▸ **THE PROBLEM**: Every record below should be written out exactly; pictures stay out.

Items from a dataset
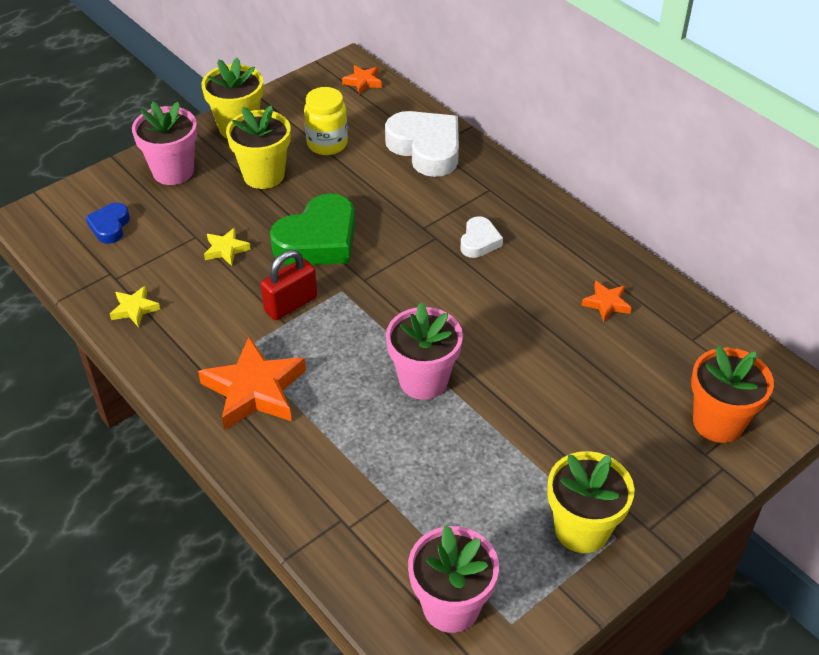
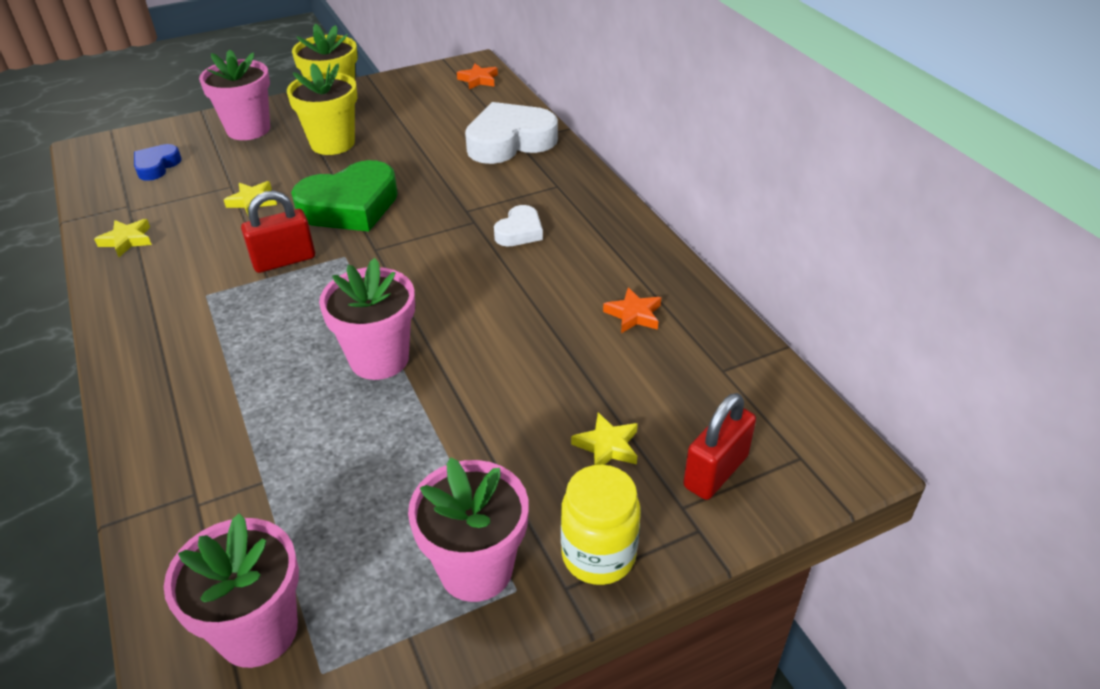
camera: 15 degrees right, 5 degrees down
(255, 390) = (192, 337): orange star -> none
(327, 144) = (411, 125): yellow jar -> yellow jar (598, 555)
(426, 148) = (509, 142): white heart -> white heart turned 90 degrees counterclockwise
(581, 529) = (476, 569): yellow flower pot -> pink flower pot
(633, 418) = (607, 446): none -> yellow star
(718, 422) = (715, 471): orange flower pot -> red padlock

▸ **EXPECTED ANSWER**:
camera: 15 degrees right, 5 degrees down
(255, 390) = (192, 337): orange star -> none
(327, 144) = (411, 125): yellow jar -> yellow jar (598, 555)
(426, 148) = (509, 142): white heart -> white heart turned 90 degrees counterclockwise
(581, 529) = (476, 569): yellow flower pot -> pink flower pot
(633, 418) = (607, 446): none -> yellow star
(718, 422) = (715, 471): orange flower pot -> red padlock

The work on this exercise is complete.